* Work required *
From the entries below, gather each line containing the word "pear".

* Recorded information *
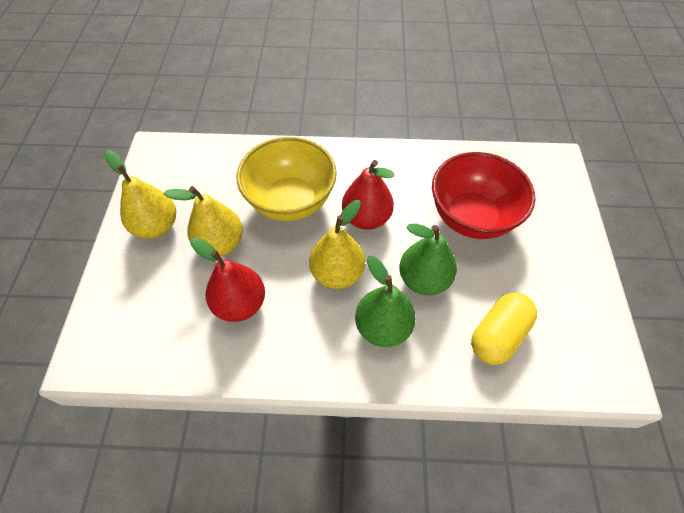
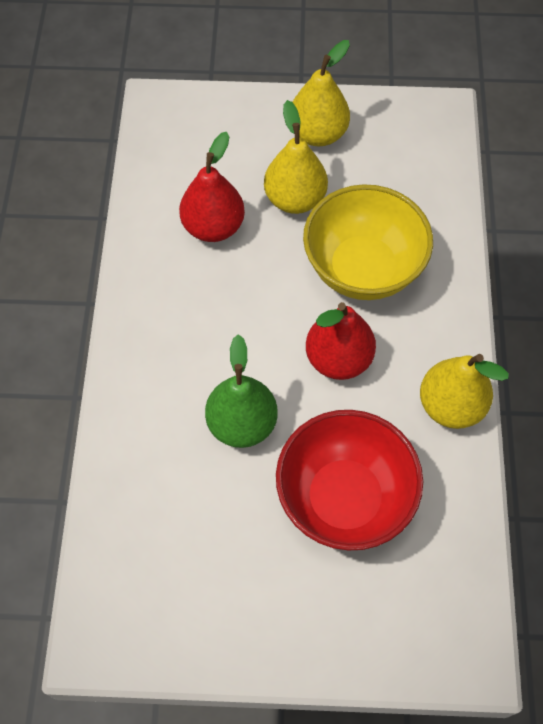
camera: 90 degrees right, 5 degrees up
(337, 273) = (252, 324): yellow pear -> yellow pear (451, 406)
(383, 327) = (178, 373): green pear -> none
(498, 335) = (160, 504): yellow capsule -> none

---

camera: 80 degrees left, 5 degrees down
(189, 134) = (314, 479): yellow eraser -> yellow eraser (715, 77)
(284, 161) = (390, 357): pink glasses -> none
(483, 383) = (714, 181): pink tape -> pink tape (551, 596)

---

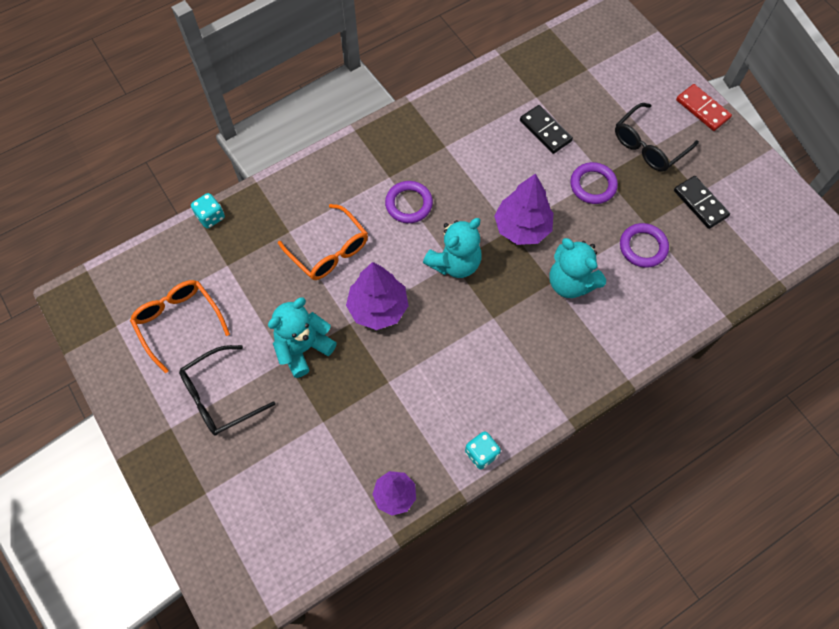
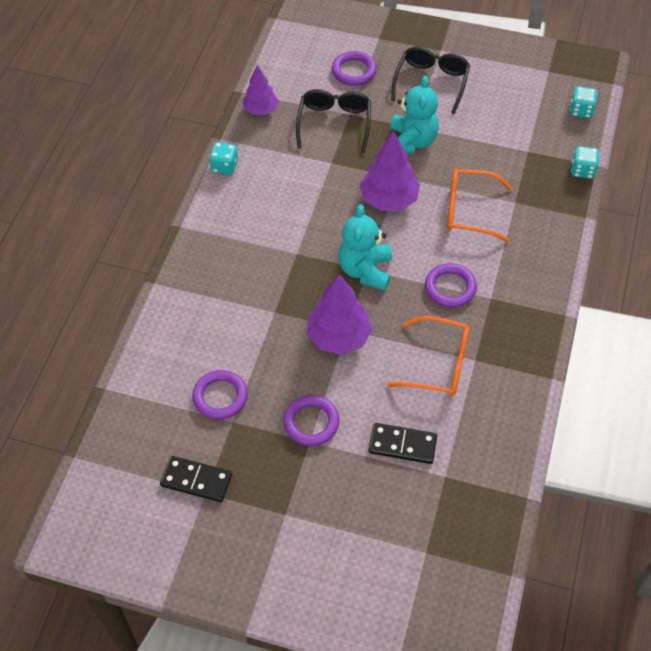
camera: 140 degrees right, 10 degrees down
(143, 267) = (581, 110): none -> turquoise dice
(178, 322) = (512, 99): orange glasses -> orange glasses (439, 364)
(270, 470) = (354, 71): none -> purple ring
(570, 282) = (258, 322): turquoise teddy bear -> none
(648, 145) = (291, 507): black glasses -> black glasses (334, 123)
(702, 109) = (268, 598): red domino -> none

* Response to this task *
(337, 273) = (252, 324): yellow pear -> yellow pear (451, 406)
(383, 327) = (178, 373): green pear -> none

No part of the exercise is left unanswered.